'''

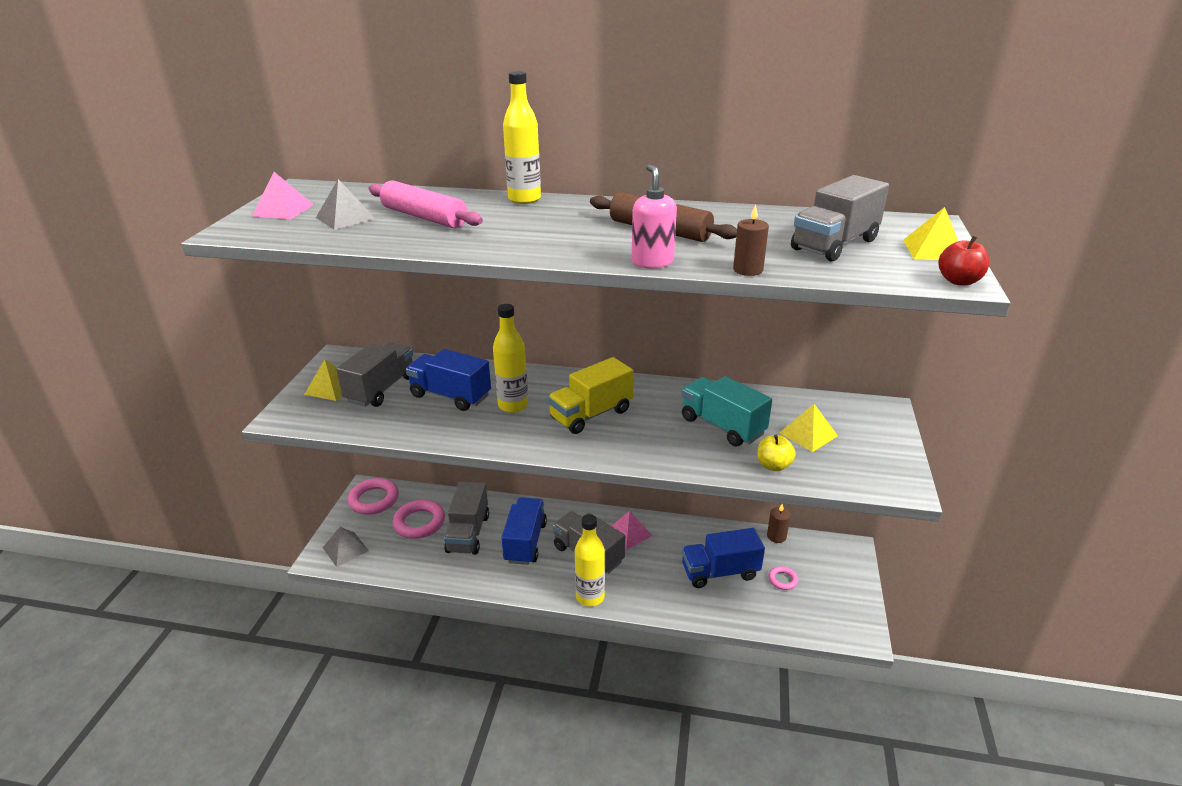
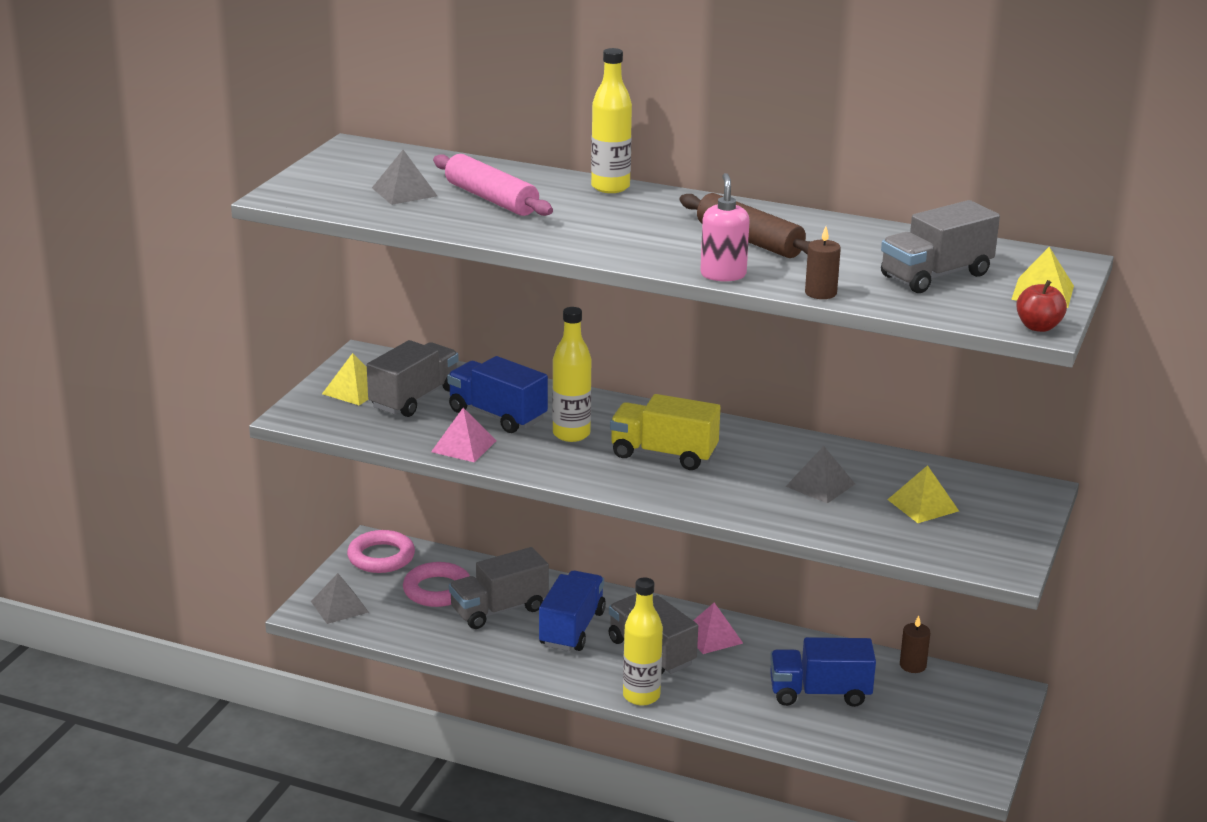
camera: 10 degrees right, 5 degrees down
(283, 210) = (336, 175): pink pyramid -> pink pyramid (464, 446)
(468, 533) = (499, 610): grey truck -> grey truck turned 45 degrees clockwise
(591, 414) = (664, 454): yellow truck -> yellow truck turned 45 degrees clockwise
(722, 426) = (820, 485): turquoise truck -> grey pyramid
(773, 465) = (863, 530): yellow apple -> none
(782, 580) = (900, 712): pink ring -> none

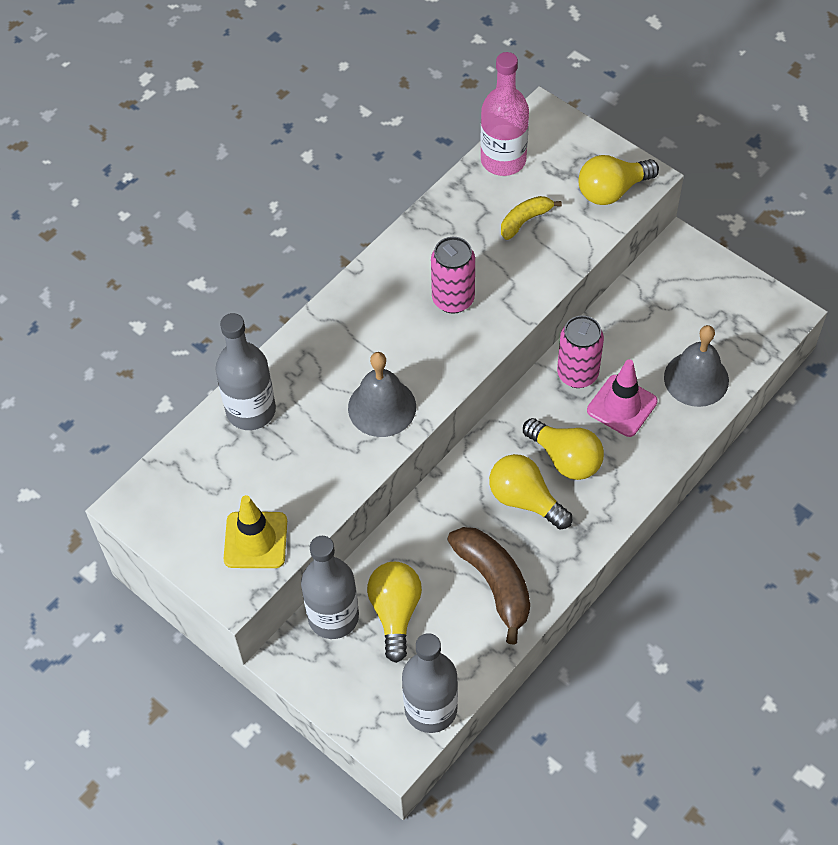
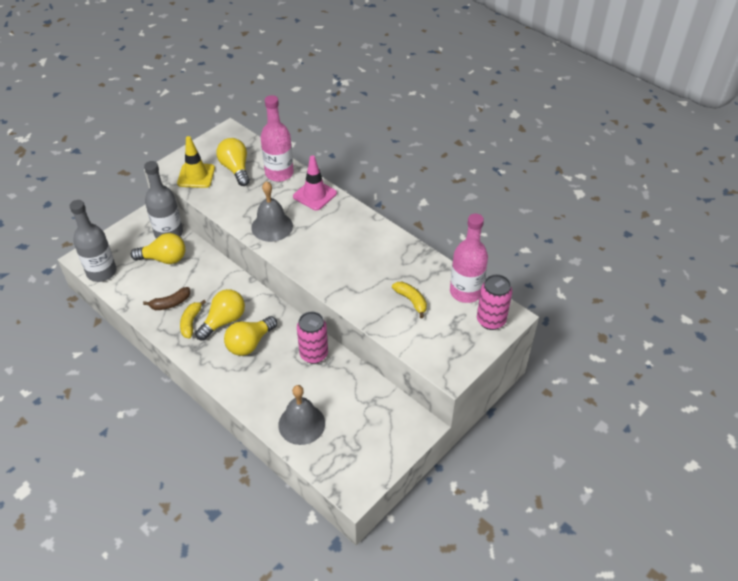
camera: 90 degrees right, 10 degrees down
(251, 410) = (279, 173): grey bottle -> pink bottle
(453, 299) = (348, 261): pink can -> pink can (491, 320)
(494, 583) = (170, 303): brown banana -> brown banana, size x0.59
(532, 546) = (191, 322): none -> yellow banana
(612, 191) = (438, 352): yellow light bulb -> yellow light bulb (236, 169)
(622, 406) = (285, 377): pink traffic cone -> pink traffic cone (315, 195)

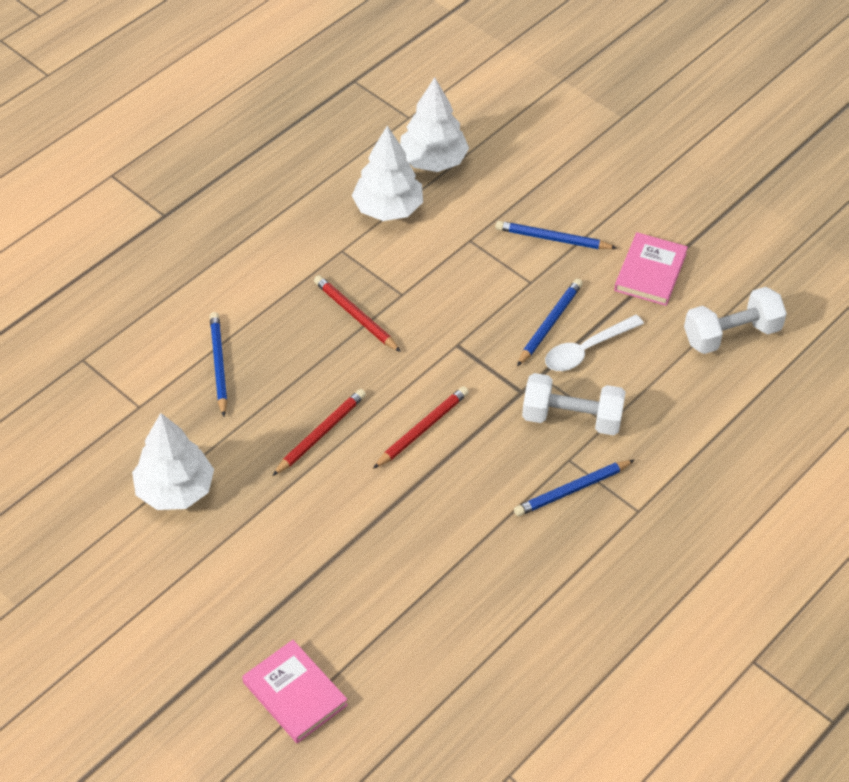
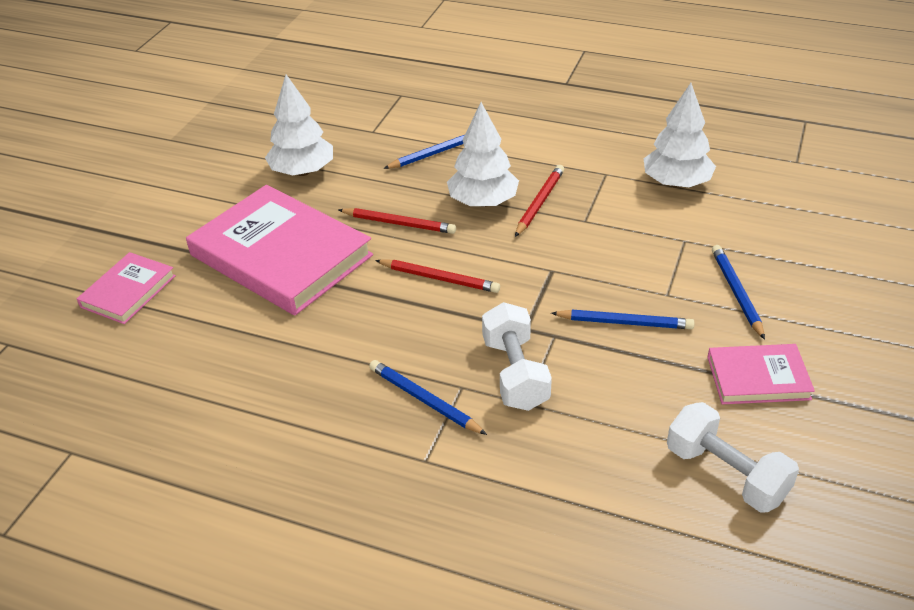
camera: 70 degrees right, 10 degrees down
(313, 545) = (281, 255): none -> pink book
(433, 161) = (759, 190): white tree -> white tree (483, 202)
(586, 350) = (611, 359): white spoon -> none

'''

*WORK TO BE COMPLETED*
Pictures aside, reproduce all of the material above without alteration.

*RESULT OF THIS EXERCISE*
camera: 10 degrees right, 5 degrees down
(283, 210) = (336, 175): pink pyramid -> pink pyramid (464, 446)
(468, 533) = (499, 610): grey truck -> grey truck turned 45 degrees clockwise
(591, 414) = (664, 454): yellow truck -> yellow truck turned 45 degrees clockwise
(722, 426) = (820, 485): turquoise truck -> grey pyramid
(773, 465) = (863, 530): yellow apple -> none
(782, 580) = (900, 712): pink ring -> none

camera: 90 degrees right, 10 degrees down
(251, 410) = (279, 173): grey bottle -> pink bottle
(453, 299) = (348, 261): pink can -> pink can (491, 320)
(494, 583) = (170, 303): brown banana -> brown banana, size x0.59
(532, 546) = (191, 322): none -> yellow banana
(612, 191) = (438, 352): yellow light bulb -> yellow light bulb (236, 169)
(622, 406) = (285, 377): pink traffic cone -> pink traffic cone (315, 195)

camera: 70 degrees right, 10 degrees down
(313, 545) = (281, 255): none -> pink book
(433, 161) = (759, 190): white tree -> white tree (483, 202)
(586, 350) = (611, 359): white spoon -> none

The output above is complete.